| Work to complete |
Look in the material below for the line holding "cyan semicircle: moved 2 px down". Set it down exactly, with each later line up to and including the line holding "brown hexagon at".

>>>>>

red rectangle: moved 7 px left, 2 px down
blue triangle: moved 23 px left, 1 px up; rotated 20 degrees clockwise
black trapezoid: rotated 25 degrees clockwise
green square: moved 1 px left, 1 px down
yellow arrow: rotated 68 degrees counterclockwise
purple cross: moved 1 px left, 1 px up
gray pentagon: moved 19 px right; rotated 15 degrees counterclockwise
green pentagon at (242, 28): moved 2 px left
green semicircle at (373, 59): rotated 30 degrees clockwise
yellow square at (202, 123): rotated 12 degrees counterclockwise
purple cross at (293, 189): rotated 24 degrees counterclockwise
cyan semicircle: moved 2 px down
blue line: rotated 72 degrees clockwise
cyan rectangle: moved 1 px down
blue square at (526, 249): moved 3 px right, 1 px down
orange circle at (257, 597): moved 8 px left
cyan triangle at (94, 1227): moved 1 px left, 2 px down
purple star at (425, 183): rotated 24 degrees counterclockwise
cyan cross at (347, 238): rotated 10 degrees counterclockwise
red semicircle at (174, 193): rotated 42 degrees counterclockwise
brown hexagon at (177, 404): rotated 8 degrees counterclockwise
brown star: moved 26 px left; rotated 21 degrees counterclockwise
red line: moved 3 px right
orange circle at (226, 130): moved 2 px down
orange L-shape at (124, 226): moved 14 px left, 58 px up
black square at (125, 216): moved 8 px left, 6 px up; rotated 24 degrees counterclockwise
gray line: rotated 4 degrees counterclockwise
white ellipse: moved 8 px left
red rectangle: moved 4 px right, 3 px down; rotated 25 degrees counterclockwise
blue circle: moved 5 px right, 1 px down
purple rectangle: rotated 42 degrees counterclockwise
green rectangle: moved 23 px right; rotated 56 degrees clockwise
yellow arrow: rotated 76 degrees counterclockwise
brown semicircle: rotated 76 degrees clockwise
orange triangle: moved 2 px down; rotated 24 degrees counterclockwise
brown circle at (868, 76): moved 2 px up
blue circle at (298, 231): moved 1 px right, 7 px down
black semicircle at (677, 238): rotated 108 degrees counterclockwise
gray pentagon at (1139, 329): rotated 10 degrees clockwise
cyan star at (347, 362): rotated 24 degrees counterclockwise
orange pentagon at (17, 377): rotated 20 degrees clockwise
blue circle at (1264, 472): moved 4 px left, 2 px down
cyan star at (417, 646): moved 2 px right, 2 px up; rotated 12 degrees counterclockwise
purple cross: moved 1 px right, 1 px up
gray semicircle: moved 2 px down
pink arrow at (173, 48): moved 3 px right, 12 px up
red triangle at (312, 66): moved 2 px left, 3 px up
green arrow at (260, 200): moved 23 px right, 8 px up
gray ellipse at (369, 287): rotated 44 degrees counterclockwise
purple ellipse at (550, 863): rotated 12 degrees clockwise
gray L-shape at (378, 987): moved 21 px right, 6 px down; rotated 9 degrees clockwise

<<<<<

| Answer to this exercise |
cyan semicircle: moved 2 px down
blue line: rotated 72 degrees clockwise
cyan rectangle: moved 1 px down
blue square at (526, 249): moved 3 px right, 1 px down
orange circle at (257, 597): moved 8 px left
cyan triangle at (94, 1227): moved 1 px left, 2 px down
purple star at (425, 183): rotated 24 degrees counterclockwise
cyan cross at (347, 238): rotated 10 degrees counterclockwise
red semicircle at (174, 193): rotated 42 degrees counterclockwise
brown hexagon at (177, 404): rotated 8 degrees counterclockwise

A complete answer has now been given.